Could you restate every entry word for word, leaving the pictures out?

::: Entries shown :::

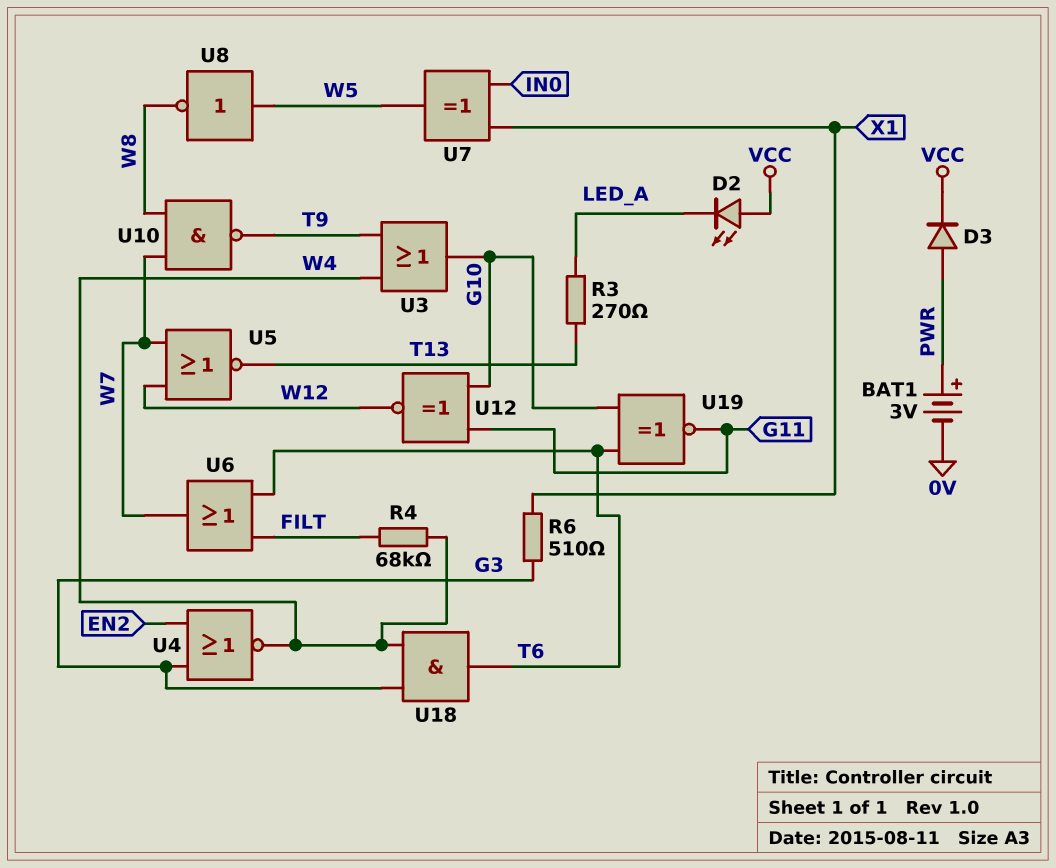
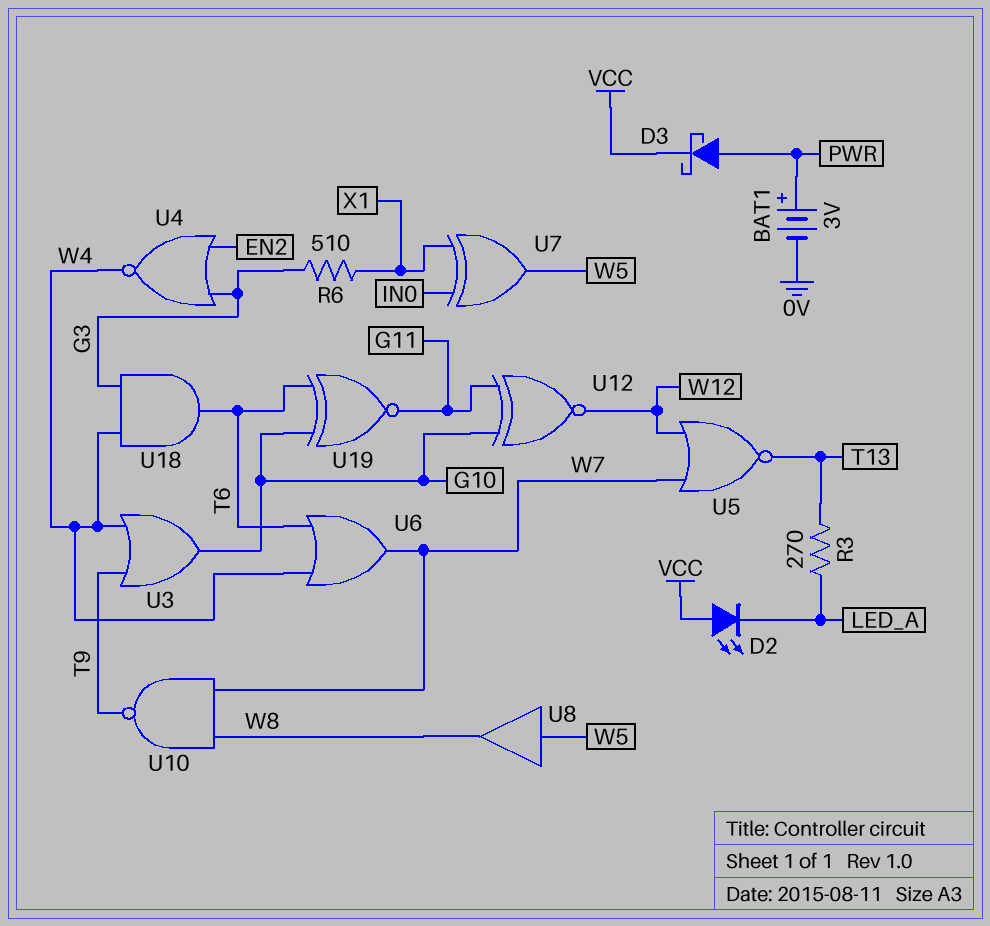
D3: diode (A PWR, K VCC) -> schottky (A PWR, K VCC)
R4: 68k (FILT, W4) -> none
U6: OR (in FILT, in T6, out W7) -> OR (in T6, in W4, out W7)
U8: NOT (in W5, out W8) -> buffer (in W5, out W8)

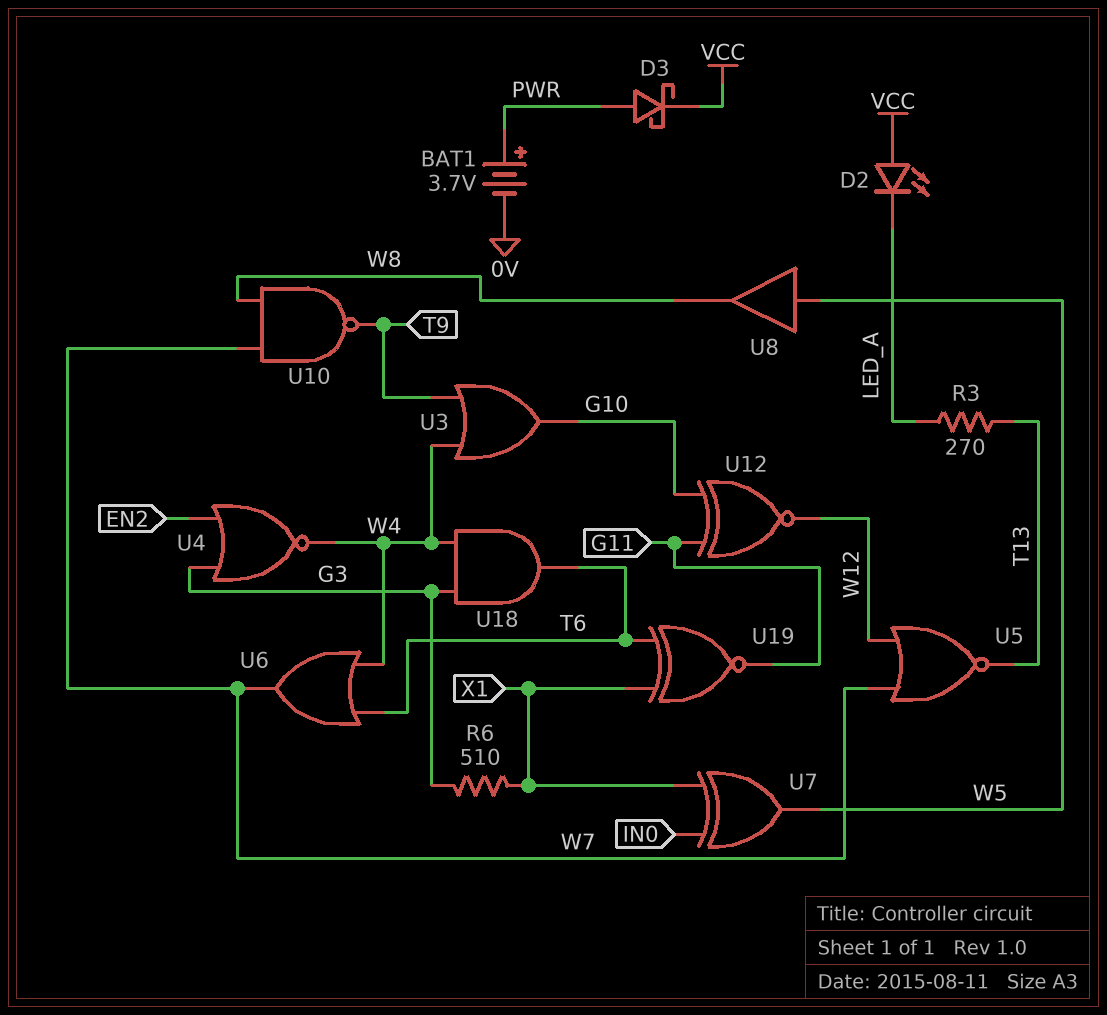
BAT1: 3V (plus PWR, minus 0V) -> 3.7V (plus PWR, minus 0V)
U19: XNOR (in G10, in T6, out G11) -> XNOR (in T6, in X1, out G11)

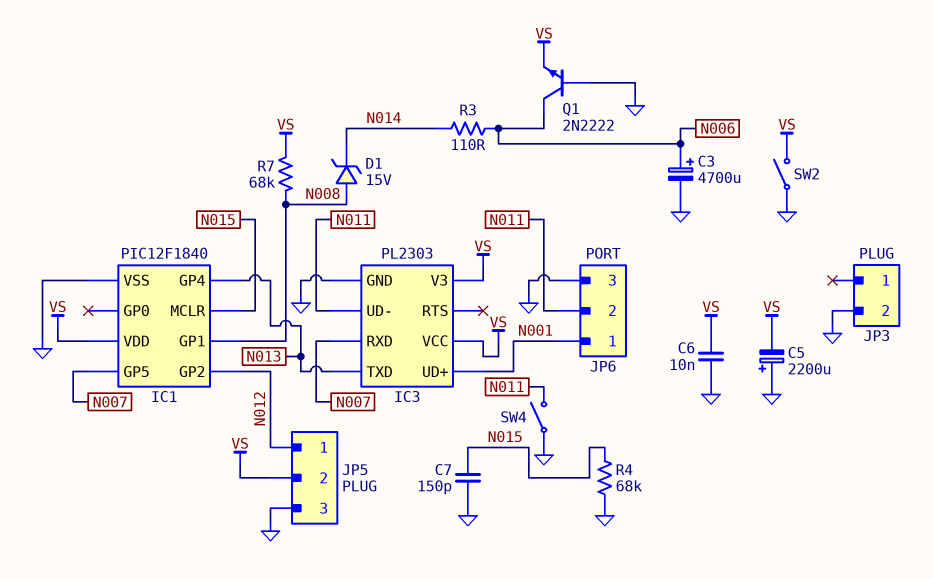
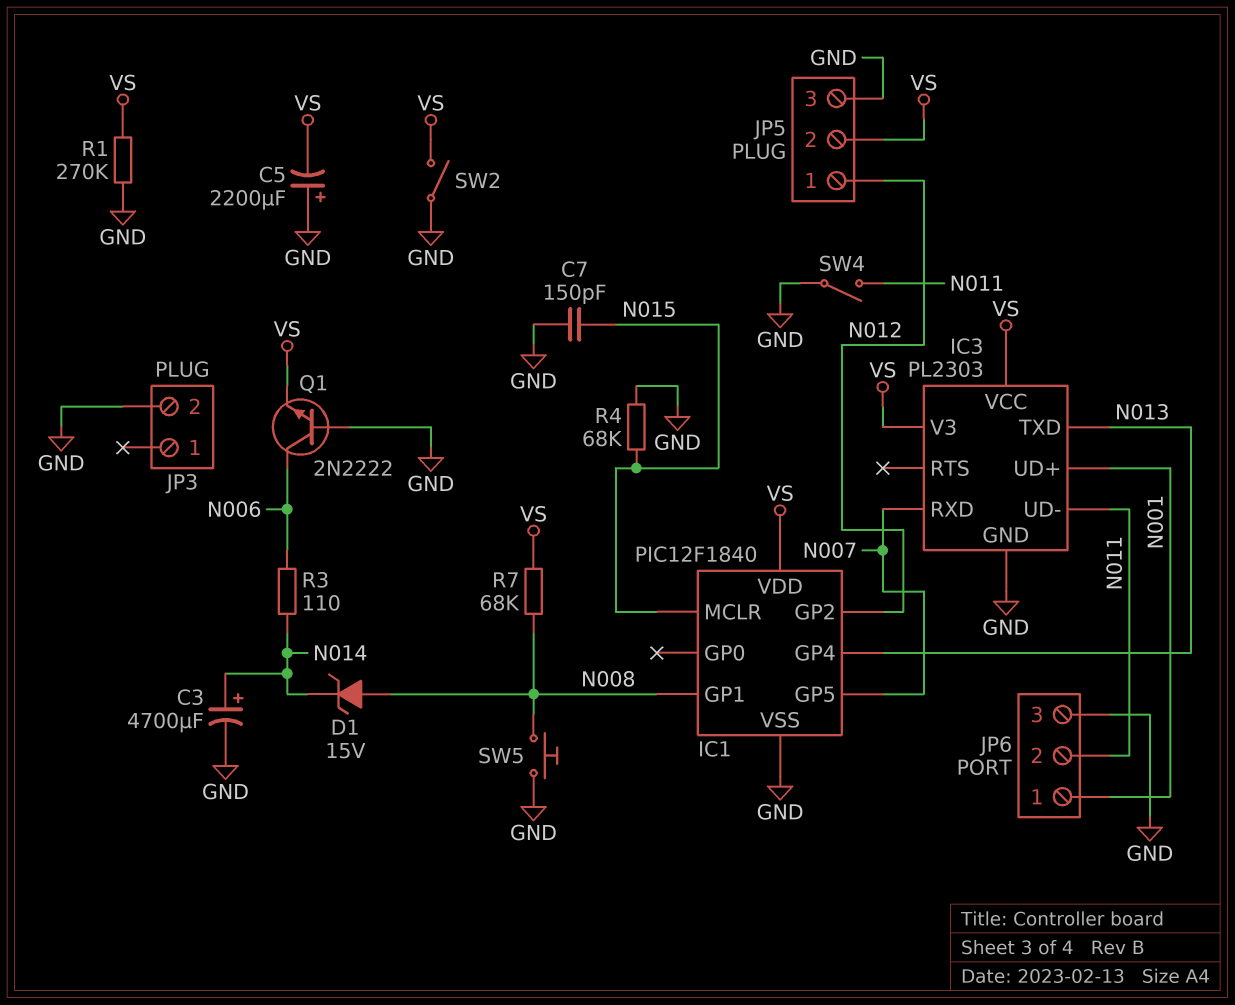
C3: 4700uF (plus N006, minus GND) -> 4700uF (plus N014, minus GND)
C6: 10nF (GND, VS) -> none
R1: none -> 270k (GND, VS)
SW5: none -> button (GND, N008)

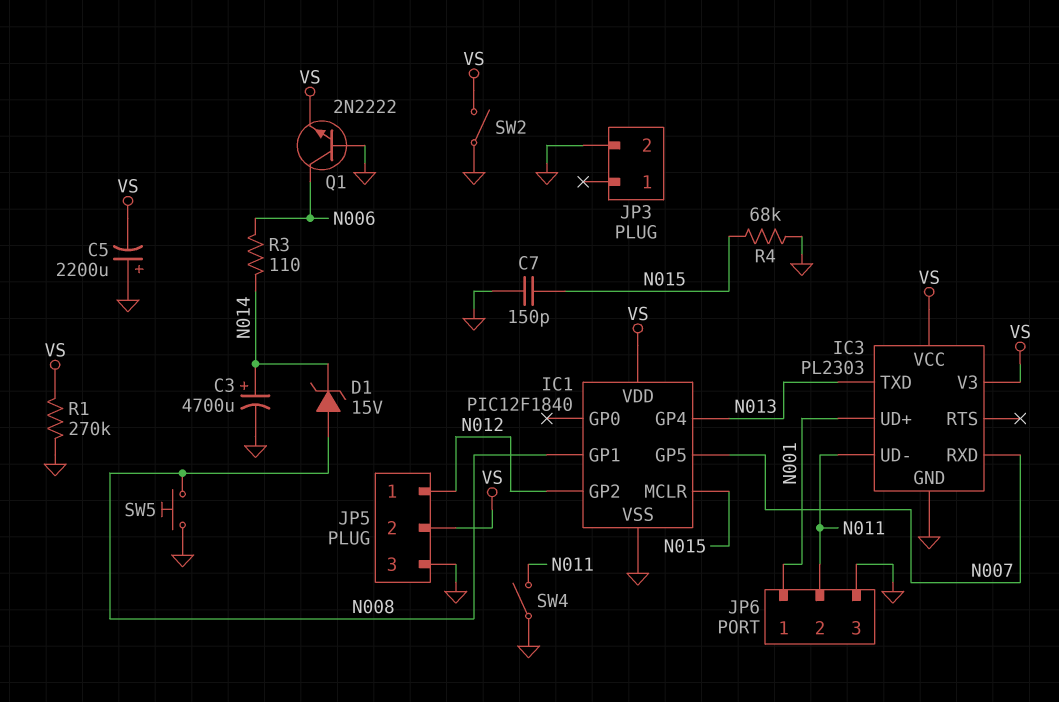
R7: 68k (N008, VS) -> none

:::

* _Solution below_
D3: diode (A PWR, K VCC) -> schottky (A PWR, K VCC)
R4: 68k (FILT, W4) -> none
U6: OR (in FILT, in T6, out W7) -> OR (in T6, in W4, out W7)
U8: NOT (in W5, out W8) -> buffer (in W5, out W8)

BAT1: 3V (plus PWR, minus 0V) -> 3.7V (plus PWR, minus 0V)
U19: XNOR (in G10, in T6, out G11) -> XNOR (in T6, in X1, out G11)

C3: 4700uF (plus N006, minus GND) -> 4700uF (plus N014, minus GND)
C6: 10nF (GND, VS) -> none
R1: none -> 270k (GND, VS)
SW5: none -> button (GND, N008)

R7: 68k (N008, VS) -> none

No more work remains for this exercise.